>>>>>
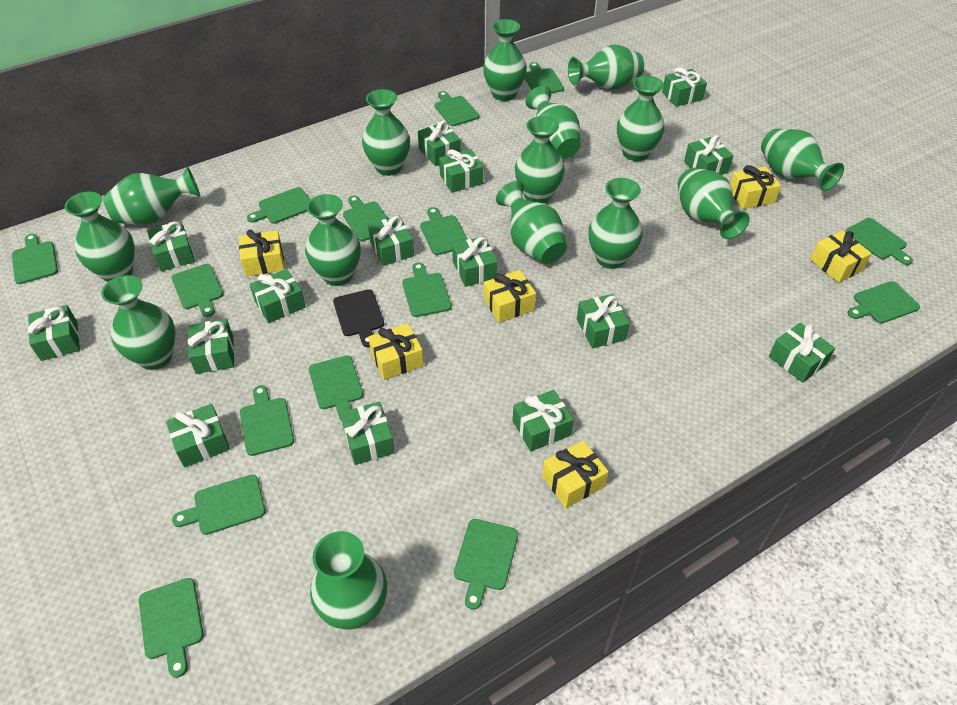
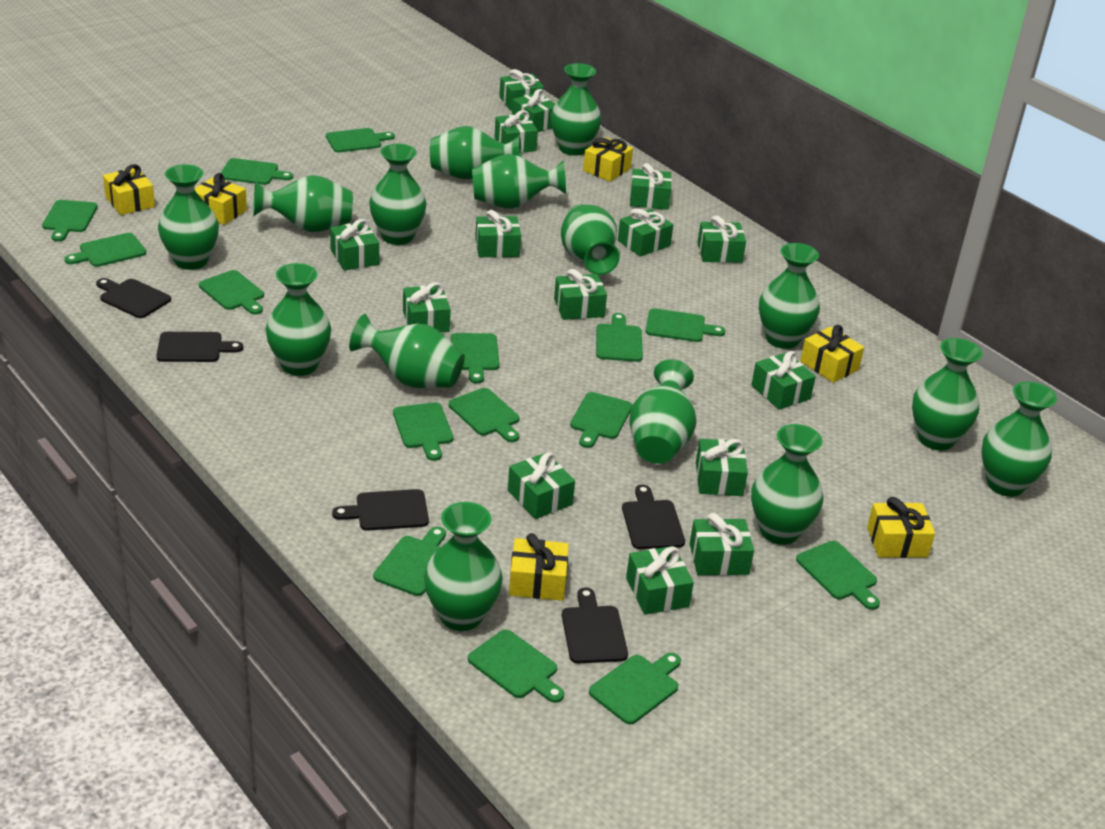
black cutting board: 1 -> 5

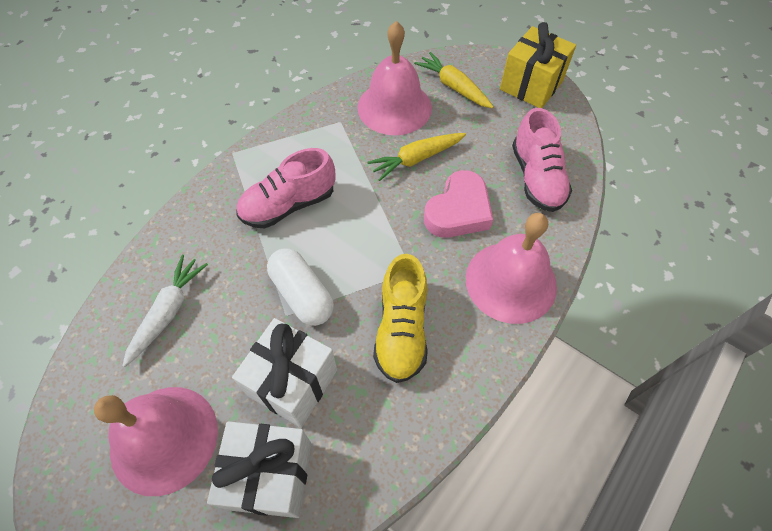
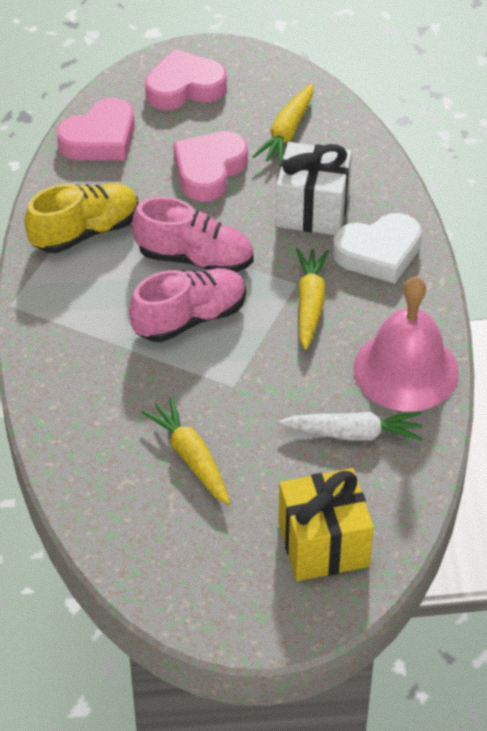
pink bell: 3 -> 1
pink heart: 1 -> 3
white capsule: 1 -> 0
white gift: 2 -> 1
white heart: 0 -> 1
yellow carrot: 2 -> 3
<<<<<
### EXERCISE DESCRIPTION
Without the pictures, copy out all the records above exactly.

### ANSWER TO THE PROBLEM
black cutting board: 1 -> 5

pink bell: 3 -> 1
pink heart: 1 -> 3
white capsule: 1 -> 0
white gift: 2 -> 1
white heart: 0 -> 1
yellow carrot: 2 -> 3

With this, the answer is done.